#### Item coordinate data

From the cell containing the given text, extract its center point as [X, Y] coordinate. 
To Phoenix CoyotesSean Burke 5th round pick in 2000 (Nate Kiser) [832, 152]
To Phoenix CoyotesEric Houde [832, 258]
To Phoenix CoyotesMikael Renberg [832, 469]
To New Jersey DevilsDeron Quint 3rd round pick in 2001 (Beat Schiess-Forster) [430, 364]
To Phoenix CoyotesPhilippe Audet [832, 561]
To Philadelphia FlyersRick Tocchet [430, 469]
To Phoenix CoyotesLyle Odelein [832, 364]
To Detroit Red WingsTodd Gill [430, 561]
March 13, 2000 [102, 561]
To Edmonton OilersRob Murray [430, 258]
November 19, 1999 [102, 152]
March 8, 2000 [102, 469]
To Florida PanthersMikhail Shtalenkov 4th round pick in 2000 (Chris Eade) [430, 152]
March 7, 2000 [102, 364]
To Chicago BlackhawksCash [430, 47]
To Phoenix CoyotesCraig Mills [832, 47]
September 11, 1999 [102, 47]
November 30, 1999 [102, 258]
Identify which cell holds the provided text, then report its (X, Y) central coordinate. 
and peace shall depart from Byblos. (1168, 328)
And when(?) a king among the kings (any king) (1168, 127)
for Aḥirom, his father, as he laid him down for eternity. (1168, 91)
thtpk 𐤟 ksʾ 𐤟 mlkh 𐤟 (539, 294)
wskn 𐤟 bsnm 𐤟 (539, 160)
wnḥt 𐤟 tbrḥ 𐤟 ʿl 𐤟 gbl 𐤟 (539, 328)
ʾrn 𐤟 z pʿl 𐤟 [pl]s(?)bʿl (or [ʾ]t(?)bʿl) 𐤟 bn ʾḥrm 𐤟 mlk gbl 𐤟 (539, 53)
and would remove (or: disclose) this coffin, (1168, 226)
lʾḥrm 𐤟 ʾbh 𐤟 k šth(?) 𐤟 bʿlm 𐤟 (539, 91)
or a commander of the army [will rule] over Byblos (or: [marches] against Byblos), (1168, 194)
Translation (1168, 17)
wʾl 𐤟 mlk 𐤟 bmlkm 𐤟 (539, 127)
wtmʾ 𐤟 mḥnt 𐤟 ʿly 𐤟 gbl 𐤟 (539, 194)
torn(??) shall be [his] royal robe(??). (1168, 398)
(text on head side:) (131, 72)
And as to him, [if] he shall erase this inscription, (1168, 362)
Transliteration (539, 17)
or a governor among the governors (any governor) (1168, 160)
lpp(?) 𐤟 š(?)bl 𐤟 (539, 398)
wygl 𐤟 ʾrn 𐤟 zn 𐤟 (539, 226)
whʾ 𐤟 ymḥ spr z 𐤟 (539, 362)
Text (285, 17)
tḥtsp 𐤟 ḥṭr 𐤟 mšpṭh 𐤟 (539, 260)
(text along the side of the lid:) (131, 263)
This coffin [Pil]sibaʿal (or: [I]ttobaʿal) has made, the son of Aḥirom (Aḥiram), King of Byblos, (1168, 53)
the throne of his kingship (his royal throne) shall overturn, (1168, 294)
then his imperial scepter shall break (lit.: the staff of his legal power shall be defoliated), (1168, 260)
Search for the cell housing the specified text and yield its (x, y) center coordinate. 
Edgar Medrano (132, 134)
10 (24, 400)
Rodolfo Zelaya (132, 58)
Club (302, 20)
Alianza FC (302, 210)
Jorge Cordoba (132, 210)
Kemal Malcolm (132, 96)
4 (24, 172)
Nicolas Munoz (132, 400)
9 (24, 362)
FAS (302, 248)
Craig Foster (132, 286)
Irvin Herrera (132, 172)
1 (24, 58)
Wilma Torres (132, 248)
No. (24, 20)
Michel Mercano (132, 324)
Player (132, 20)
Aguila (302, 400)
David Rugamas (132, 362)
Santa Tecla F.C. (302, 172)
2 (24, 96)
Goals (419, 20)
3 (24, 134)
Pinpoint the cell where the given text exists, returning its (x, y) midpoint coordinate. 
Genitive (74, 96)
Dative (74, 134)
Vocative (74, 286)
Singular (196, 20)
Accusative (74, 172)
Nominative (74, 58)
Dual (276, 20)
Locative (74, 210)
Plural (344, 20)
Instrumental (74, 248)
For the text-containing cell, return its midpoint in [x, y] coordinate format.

#### Exercise objective
Copy the data word for word, starting at the first line and ending at the line that contains "wskn 𐤟 bsnm 𐤟 (539, 160)".

#### Task response
From the cell containing the given text, extract its center point as [X, Y] coordinate. 
To Phoenix CoyotesSean Burke 5th round pick in 2000 (Nate Kiser) [832, 152]
To Phoenix CoyotesEric Houde [832, 258]
To Phoenix CoyotesMikael Renberg [832, 469]
To New Jersey DevilsDeron Quint 3rd round pick in 2001 (Beat Schiess-Forster) [430, 364]
To Phoenix CoyotesPhilippe Audet [832, 561]
To Philadelphia FlyersRick Tocchet [430, 469]
To Phoenix CoyotesLyle Odelein [832, 364]
To Detroit Red WingsTodd Gill [430, 561]
March 13, 2000 [102, 561]
To Edmonton OilersRob Murray [430, 258]
November 19, 1999 [102, 152]
March 8, 2000 [102, 469]
To Florida PanthersMikhail Shtalenkov 4th round pick in 2000 (Chris Eade) [430, 152]
March 7, 2000 [102, 364]
To Chicago BlackhawksCash [430, 47]
To Phoenix CoyotesCraig Mills [832, 47]
September 11, 1999 [102, 47]
November 30, 1999 [102, 258]
Identify which cell holds the provided text, then report its (X, Y) central coordinate. 
and peace shall depart from Byblos. (1168, 328)
And when(?) a king among the kings (any king) (1168, 127)
for Aḥirom, his father, as he laid him down for eternity. (1168, 91)
thtpk 𐤟 ksʾ 𐤟 mlkh 𐤟 (539, 294)
wskn 𐤟 bsnm 𐤟 (539, 160)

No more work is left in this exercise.